PROBLEM DESCRIPTION: Count, in the entries, the lines with "black". Answer with the number only.

INFORMATION SHOWN:
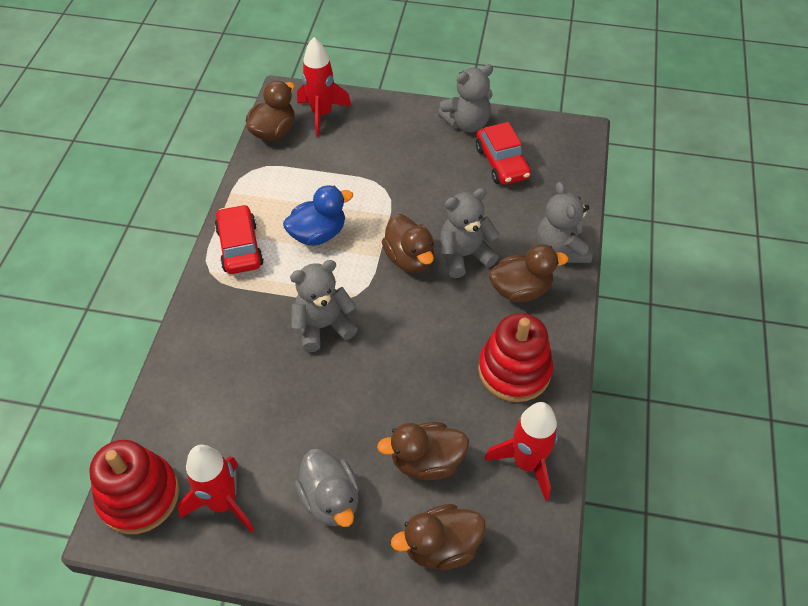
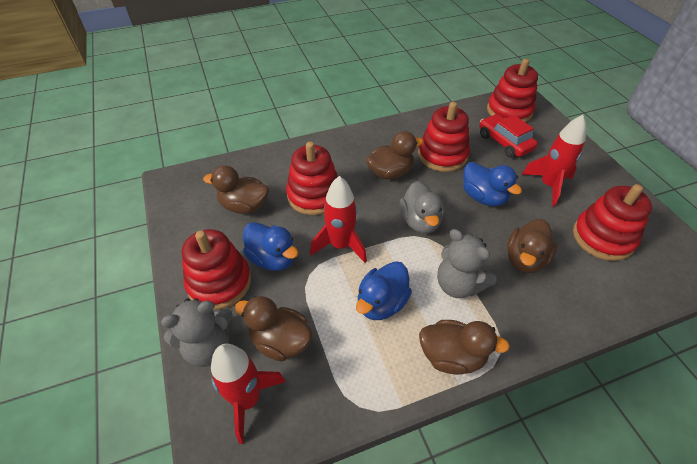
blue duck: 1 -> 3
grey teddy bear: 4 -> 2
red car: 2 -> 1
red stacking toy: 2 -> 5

==

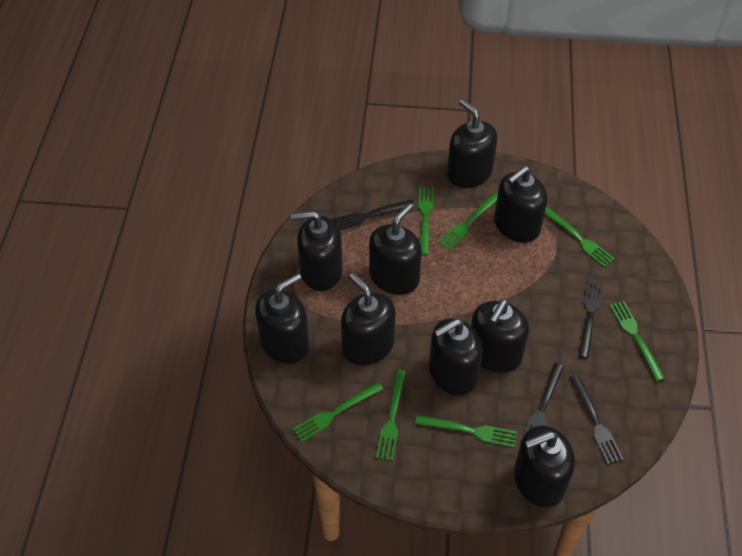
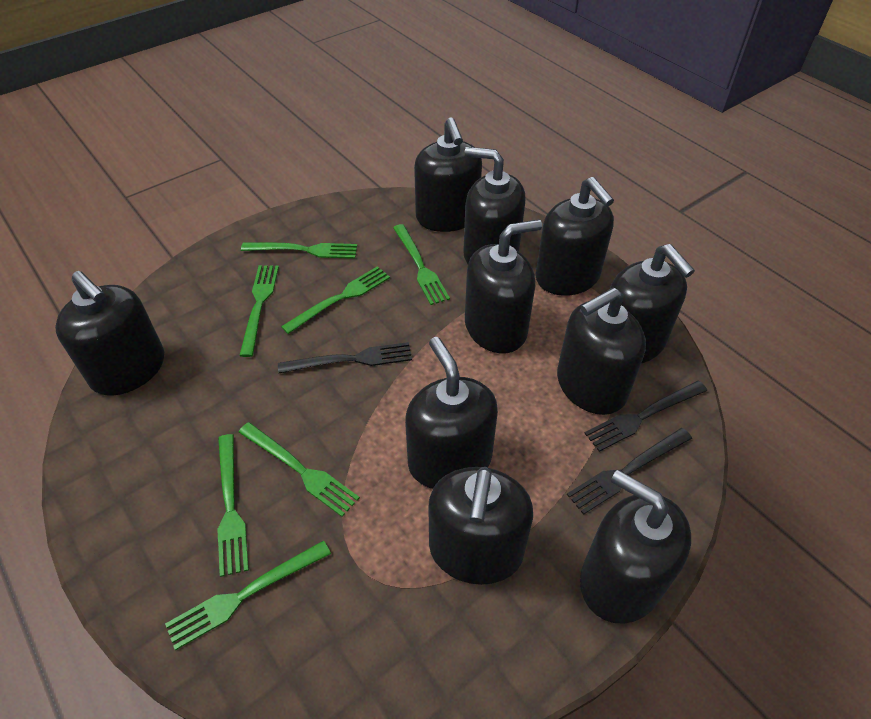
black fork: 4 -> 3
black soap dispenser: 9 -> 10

RESULT OF THIS TASK: 2